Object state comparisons
··········

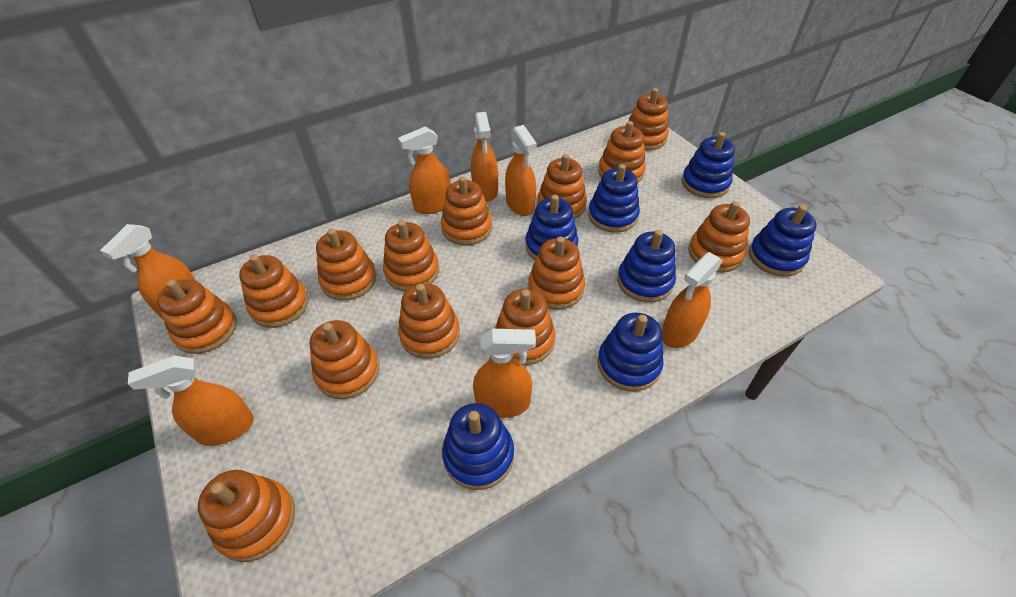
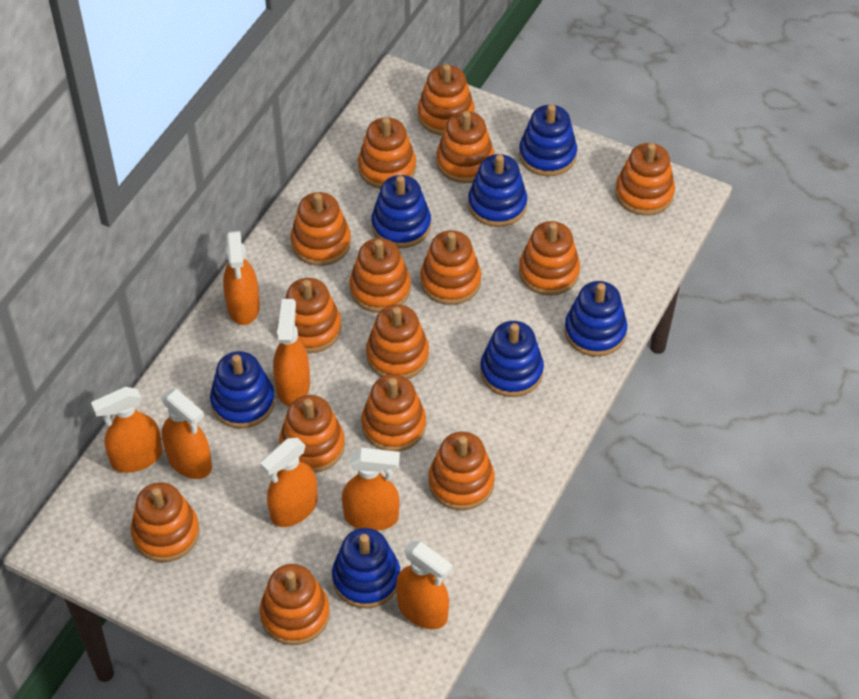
orange stacking toy: 14 -> 15

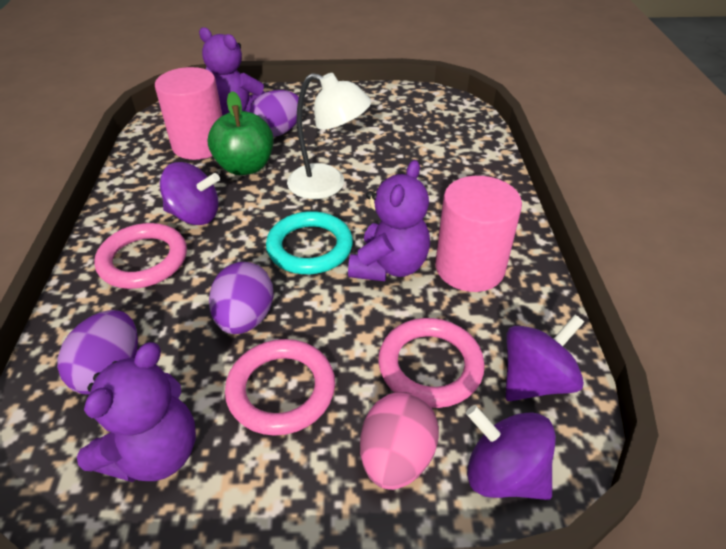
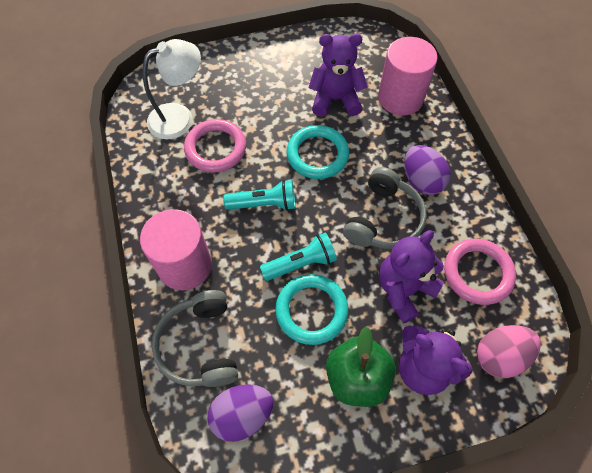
grey headphones: 0 -> 2
pink ring: 3 -> 2
purple egg: 3 -> 2
purple spinning top: 3 -> 0
turquoise flashlight: 0 -> 2
turquoise ring: 1 -> 2

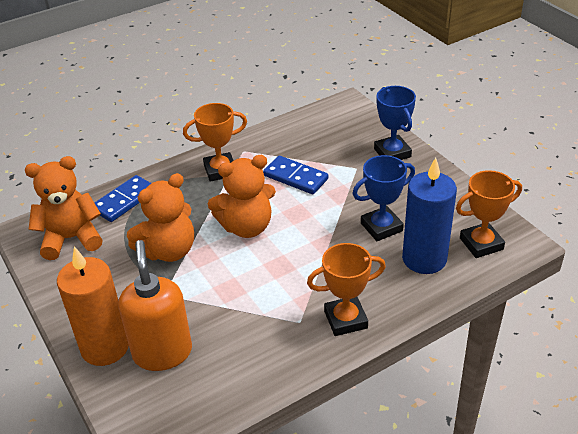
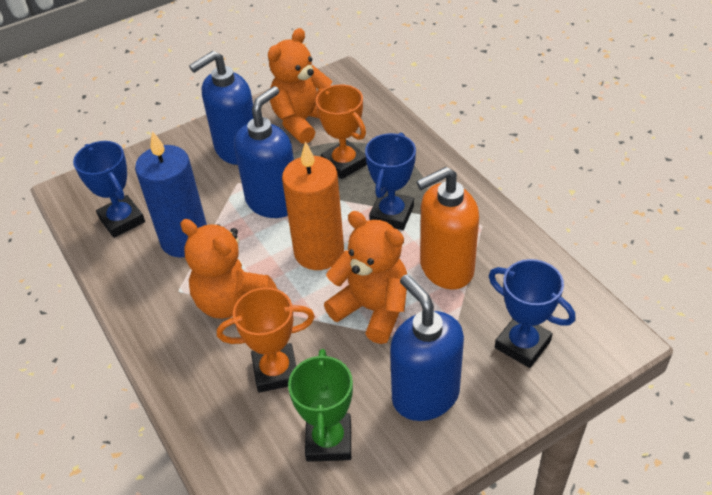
blue domino: 2 -> 0
blue soap dispenser: 0 -> 3
blue trophy: 2 -> 3
green trophy: 0 -> 1
orange trophy: 3 -> 2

··········

▸ **Your instructions**
In the records, which lines mention the word "purple"? Copy those lines.

▸ **Written answer**
purple egg: 3 -> 2
purple spinning top: 3 -> 0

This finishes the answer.